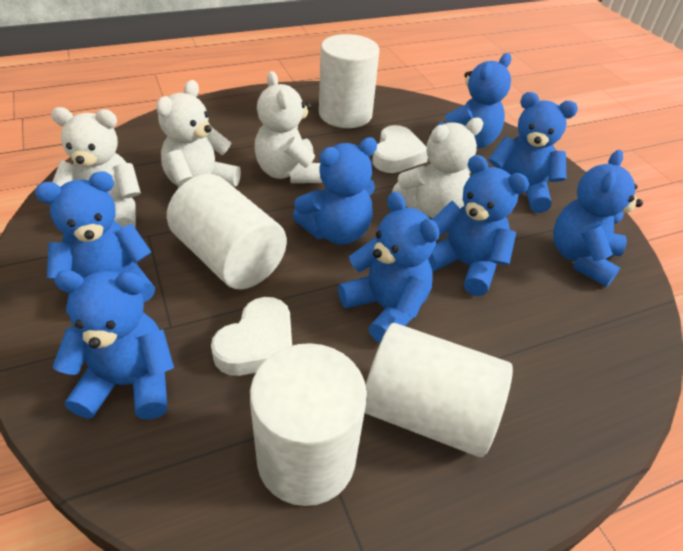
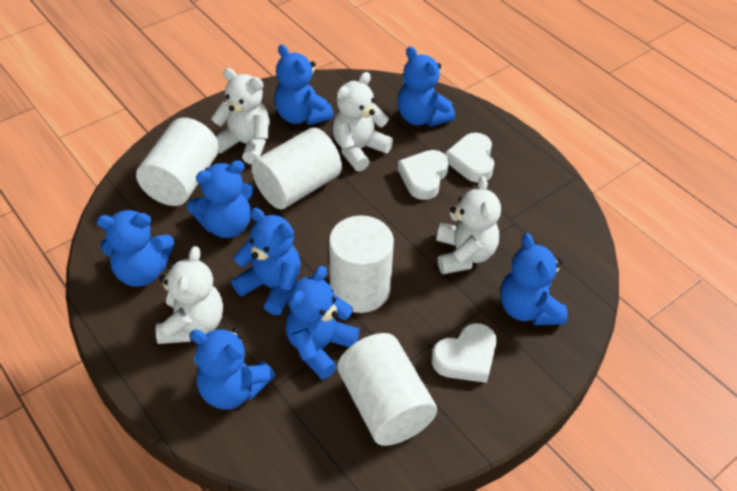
white heart: 2 -> 3

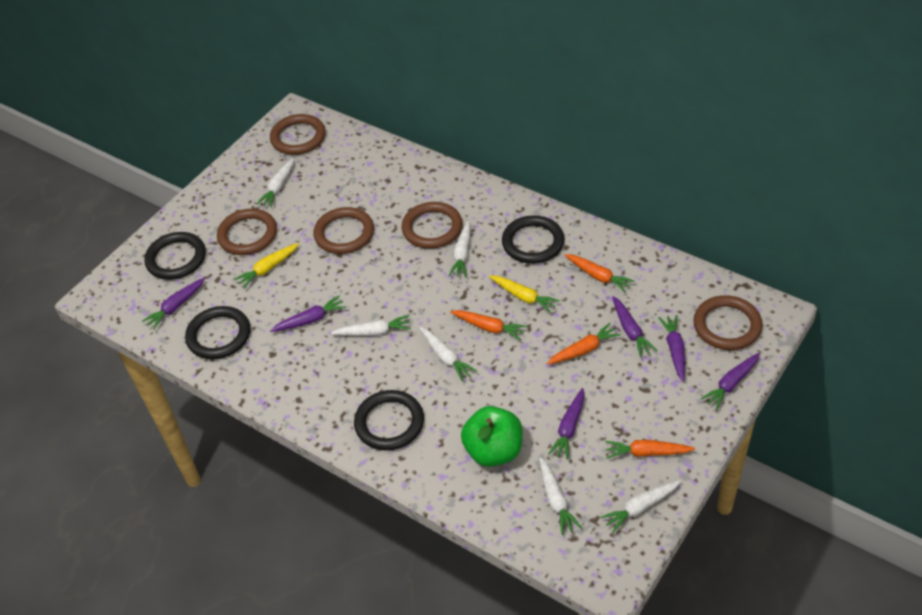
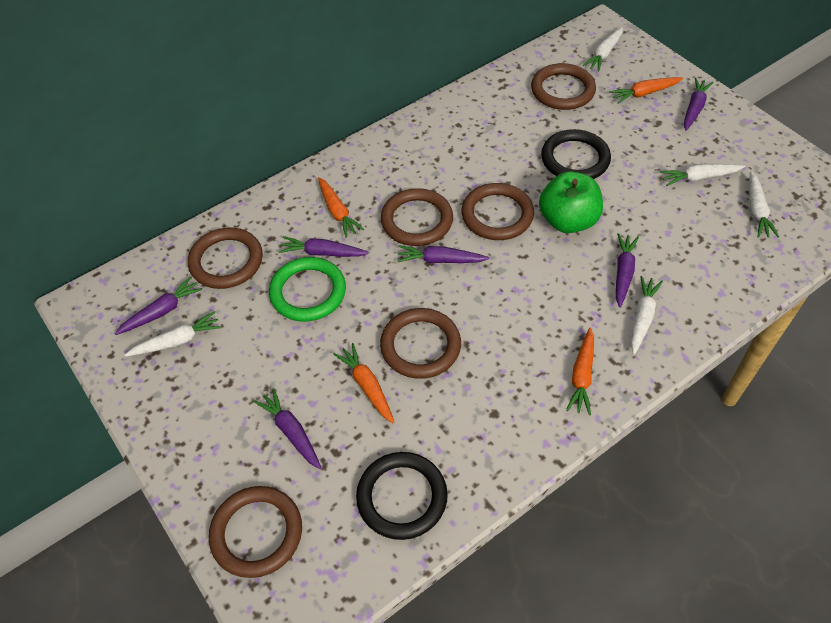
black ring: 4 -> 2
brown ring: 5 -> 6
green ring: 0 -> 1
white carrot: 6 -> 5
yellow carrot: 2 -> 0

## Problem:
An exact copy of every record above is needed, with all pictures left out.

## Answer space:
white heart: 2 -> 3

black ring: 4 -> 2
brown ring: 5 -> 6
green ring: 0 -> 1
white carrot: 6 -> 5
yellow carrot: 2 -> 0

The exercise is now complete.